# [EXERCISE DETAILS]
The lines you return must be all those in the data that hold the string "XSHUT".

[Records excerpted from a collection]

-------------------------

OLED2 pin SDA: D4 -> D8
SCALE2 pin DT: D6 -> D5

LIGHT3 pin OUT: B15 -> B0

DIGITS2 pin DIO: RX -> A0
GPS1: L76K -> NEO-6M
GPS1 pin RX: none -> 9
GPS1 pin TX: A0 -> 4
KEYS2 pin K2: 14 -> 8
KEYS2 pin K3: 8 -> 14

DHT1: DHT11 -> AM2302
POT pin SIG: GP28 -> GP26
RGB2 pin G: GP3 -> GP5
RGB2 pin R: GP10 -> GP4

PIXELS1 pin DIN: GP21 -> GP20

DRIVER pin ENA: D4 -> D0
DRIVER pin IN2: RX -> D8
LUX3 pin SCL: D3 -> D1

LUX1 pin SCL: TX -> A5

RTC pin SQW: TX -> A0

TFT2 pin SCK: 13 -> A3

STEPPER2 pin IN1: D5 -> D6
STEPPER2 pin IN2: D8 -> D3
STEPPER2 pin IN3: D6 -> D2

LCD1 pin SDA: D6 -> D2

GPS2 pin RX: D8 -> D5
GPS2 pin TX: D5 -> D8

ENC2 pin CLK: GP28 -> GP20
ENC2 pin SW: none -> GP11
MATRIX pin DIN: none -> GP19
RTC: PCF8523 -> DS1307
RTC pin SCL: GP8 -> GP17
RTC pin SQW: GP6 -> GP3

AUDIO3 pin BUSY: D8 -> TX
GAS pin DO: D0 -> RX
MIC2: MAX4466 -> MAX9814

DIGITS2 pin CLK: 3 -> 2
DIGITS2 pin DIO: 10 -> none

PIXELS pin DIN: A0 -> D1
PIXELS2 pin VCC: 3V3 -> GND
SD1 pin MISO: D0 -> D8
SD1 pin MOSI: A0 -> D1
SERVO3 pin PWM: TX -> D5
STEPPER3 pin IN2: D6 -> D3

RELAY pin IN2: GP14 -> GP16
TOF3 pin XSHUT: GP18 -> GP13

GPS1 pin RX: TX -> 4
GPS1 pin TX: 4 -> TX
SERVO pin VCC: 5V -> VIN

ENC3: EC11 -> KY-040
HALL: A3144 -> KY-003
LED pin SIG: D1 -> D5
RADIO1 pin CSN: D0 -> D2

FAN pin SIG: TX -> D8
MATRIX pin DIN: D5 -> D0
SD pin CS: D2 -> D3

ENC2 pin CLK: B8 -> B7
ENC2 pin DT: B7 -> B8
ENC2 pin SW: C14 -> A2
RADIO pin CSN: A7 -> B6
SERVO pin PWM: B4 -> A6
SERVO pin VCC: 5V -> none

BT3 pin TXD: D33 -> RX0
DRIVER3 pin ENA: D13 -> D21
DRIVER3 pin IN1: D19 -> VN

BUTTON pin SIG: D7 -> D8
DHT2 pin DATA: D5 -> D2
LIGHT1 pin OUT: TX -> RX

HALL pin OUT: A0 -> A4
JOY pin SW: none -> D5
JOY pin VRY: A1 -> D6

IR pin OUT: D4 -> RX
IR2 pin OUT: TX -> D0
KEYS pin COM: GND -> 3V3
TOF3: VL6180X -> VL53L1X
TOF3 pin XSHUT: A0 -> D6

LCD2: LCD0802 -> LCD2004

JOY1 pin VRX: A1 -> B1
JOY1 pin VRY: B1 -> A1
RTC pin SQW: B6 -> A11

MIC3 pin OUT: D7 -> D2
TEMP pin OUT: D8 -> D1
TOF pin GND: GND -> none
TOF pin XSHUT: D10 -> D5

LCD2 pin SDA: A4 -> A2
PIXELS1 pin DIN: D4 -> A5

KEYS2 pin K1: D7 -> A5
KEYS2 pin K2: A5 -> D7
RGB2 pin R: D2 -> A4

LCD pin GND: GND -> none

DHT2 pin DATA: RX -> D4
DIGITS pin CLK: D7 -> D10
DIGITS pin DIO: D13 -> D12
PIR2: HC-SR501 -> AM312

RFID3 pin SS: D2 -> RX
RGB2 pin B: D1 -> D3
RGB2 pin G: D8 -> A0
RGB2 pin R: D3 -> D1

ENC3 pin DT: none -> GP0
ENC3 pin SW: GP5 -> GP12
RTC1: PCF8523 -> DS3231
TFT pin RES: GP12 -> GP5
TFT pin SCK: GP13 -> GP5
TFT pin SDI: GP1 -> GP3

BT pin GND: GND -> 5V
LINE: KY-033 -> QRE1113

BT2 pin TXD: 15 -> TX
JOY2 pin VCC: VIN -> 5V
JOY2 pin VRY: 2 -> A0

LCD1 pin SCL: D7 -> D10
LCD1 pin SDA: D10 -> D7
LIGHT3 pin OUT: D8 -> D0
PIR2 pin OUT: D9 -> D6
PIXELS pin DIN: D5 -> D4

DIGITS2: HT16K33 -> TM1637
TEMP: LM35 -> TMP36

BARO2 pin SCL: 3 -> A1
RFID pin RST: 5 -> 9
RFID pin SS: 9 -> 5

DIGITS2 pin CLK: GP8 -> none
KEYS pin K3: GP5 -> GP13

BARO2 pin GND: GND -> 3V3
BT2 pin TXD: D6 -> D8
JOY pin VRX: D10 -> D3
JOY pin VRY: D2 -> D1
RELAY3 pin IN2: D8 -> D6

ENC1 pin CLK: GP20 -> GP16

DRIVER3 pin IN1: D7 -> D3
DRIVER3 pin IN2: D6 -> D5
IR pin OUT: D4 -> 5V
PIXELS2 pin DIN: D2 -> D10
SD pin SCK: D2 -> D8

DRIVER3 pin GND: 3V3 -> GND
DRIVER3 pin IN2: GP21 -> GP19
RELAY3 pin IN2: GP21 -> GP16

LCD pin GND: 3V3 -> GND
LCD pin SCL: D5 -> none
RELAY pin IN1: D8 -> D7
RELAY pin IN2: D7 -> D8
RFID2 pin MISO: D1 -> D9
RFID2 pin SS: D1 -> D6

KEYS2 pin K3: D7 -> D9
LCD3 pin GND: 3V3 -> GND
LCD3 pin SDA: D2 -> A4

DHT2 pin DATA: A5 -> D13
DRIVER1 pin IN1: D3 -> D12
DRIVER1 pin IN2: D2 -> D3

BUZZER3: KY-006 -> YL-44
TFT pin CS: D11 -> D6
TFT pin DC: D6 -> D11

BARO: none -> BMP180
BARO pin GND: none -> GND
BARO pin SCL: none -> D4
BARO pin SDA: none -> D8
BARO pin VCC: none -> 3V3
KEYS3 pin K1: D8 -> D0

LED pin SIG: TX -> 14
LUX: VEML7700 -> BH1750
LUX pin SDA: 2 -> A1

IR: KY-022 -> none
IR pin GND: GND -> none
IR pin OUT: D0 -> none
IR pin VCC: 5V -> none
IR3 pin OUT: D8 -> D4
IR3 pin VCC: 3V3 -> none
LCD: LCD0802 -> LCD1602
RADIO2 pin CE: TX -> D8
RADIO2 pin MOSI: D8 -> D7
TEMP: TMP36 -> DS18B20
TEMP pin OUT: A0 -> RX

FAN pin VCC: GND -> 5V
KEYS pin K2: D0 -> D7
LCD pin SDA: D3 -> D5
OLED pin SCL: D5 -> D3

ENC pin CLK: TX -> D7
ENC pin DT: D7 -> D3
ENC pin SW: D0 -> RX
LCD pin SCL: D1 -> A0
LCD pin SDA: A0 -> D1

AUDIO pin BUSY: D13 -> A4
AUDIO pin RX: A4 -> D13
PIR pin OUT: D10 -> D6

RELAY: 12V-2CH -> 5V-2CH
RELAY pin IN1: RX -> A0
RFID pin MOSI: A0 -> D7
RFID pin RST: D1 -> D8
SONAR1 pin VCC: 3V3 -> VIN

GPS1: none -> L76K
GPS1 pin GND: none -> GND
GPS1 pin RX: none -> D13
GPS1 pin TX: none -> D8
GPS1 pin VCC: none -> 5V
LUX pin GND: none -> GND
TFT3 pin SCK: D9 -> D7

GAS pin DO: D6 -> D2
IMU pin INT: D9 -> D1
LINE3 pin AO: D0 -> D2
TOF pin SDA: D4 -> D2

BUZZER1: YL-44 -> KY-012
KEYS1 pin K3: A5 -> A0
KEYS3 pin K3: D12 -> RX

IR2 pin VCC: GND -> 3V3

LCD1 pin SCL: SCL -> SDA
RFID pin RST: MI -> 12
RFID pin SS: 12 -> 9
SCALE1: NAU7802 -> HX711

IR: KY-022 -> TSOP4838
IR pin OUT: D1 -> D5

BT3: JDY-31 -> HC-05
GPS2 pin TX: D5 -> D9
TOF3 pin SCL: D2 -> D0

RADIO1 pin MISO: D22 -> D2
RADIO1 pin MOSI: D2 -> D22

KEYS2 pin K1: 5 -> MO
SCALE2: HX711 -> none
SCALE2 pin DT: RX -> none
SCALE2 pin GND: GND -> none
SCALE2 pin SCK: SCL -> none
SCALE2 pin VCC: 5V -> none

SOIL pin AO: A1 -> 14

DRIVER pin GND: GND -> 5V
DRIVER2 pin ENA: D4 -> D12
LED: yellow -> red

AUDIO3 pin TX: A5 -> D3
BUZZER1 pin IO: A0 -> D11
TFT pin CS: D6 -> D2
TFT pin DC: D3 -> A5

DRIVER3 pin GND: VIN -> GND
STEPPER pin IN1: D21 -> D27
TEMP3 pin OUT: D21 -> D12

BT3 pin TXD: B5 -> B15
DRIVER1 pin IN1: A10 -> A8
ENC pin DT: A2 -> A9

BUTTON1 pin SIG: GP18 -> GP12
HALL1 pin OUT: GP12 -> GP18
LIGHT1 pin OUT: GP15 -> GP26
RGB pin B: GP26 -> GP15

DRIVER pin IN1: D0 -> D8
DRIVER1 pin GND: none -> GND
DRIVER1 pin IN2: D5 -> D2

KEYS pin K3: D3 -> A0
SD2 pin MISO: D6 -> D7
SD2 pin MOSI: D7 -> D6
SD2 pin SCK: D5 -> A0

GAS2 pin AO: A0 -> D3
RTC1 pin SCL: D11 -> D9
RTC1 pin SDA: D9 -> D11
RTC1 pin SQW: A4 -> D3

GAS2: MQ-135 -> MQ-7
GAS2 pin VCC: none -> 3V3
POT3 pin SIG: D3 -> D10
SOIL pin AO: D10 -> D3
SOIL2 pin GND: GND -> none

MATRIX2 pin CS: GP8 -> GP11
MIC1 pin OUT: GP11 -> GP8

-------------------------

# [SOLUTION TO THE EXERCISE]
TOF3 pin XSHUT: GP18 -> GP13
TOF3 pin XSHUT: A0 -> D6
TOF pin XSHUT: D10 -> D5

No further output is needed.